=== WHAT THIS TASK INVOLVES ===
Please retype the entries that follow exactly as they are, leaving the images behind.

MATERIAL FOR THE TASK section start

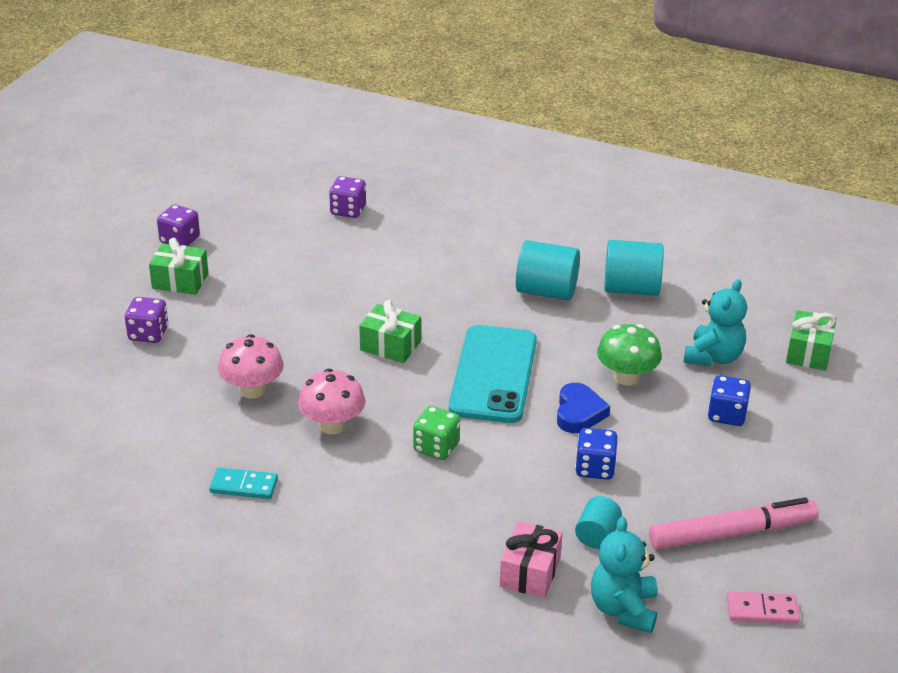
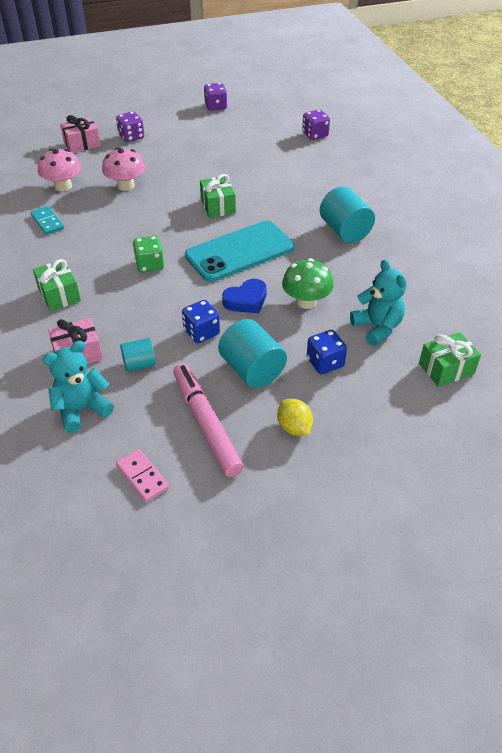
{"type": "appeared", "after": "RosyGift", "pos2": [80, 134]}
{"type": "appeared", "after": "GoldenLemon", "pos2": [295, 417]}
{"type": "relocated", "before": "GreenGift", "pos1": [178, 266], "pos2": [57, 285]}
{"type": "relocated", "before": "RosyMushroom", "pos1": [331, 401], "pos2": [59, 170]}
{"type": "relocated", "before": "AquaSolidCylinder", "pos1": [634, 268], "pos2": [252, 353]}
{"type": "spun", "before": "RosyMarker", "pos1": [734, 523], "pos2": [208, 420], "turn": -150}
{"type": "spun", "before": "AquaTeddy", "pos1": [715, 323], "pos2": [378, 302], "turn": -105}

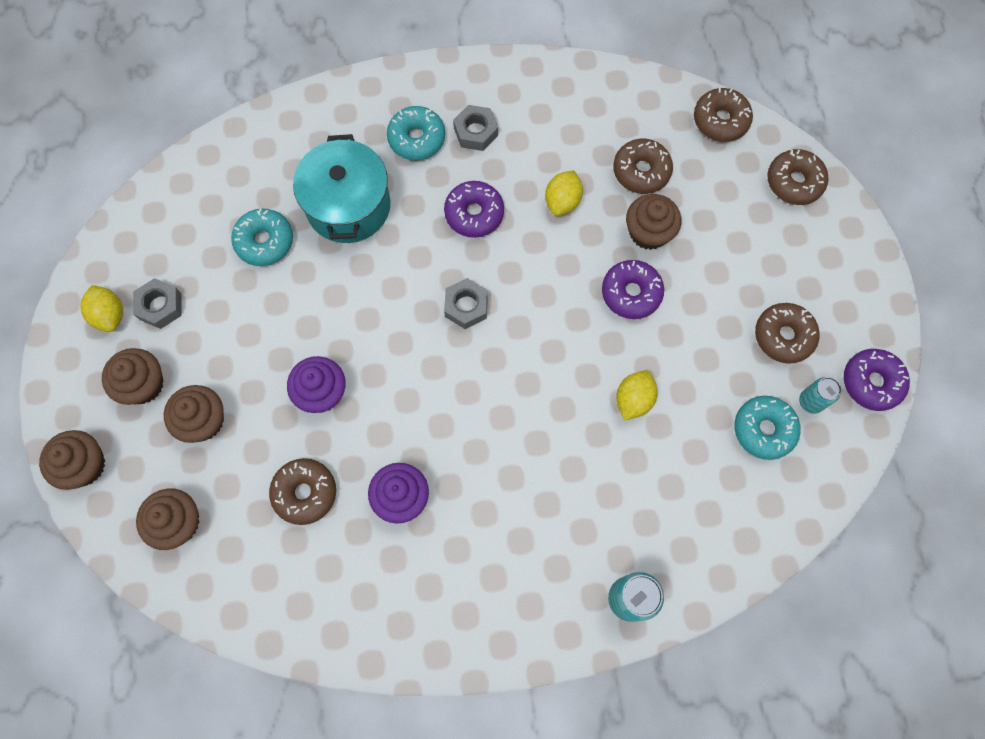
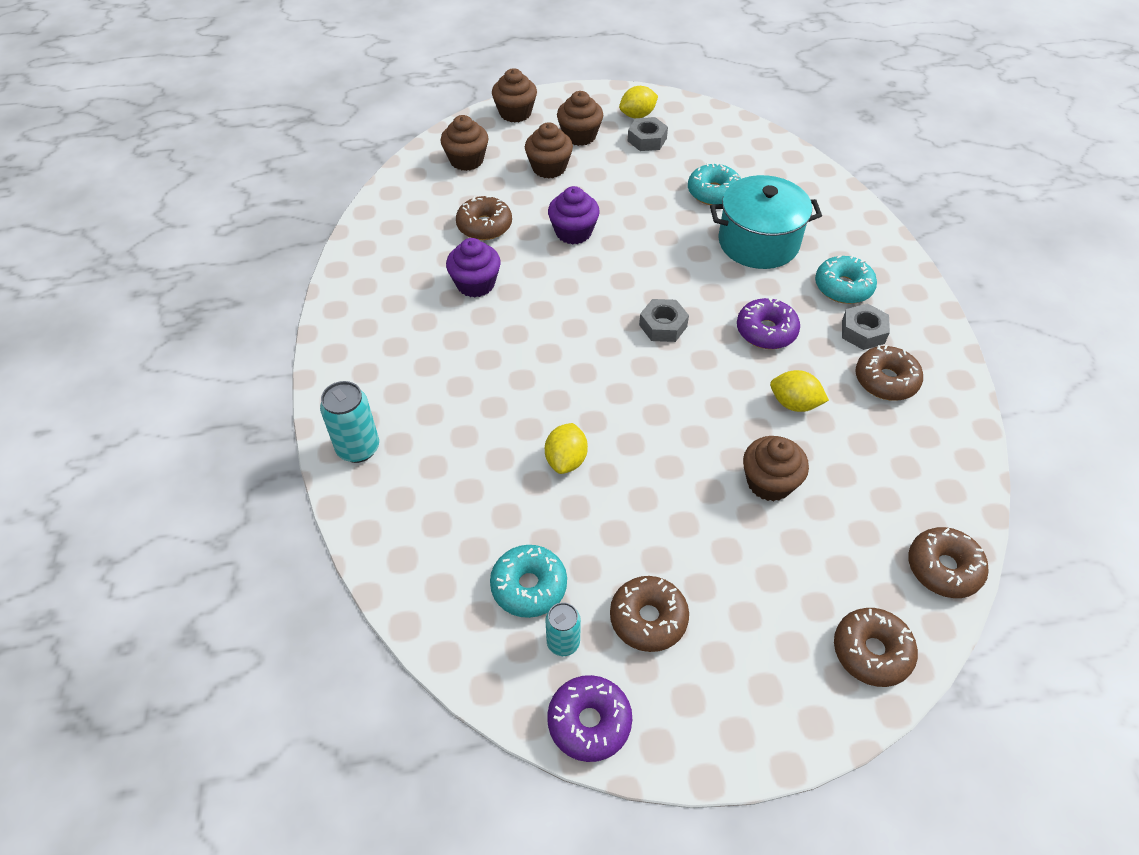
{"type": "missing", "before": "PurpleDonut", "pos1": [633, 289]}
{"type": "relocated", "before": "DarkBrownDonut", "pos1": [643, 166], "pos2": [889, 373]}
{"type": "spun", "before": "GoldenLemon", "pos1": [637, 395], "pos2": [566, 448], "turn": 75}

MATERIAL FOR THE TASK section end

=== ANSWER FOR THE TASK ===
{"type": "appeared", "after": "RosyGift", "pos2": [80, 134]}
{"type": "appeared", "after": "GoldenLemon", "pos2": [295, 417]}
{"type": "relocated", "before": "GreenGift", "pos1": [178, 266], "pos2": [57, 285]}
{"type": "relocated", "before": "RosyMushroom", "pos1": [331, 401], "pos2": [59, 170]}
{"type": "relocated", "before": "AquaSolidCylinder", "pos1": [634, 268], "pos2": [252, 353]}
{"type": "spun", "before": "RosyMarker", "pos1": [734, 523], "pos2": [208, 420], "turn": -150}
{"type": "spun", "before": "AquaTeddy", "pos1": [715, 323], "pos2": [378, 302], "turn": -105}

{"type": "missing", "before": "PurpleDonut", "pos1": [633, 289]}
{"type": "relocated", "before": "DarkBrownDonut", "pos1": [643, 166], "pos2": [889, 373]}
{"type": "spun", "before": "GoldenLemon", "pos1": [637, 395], "pos2": [566, 448], "turn": 75}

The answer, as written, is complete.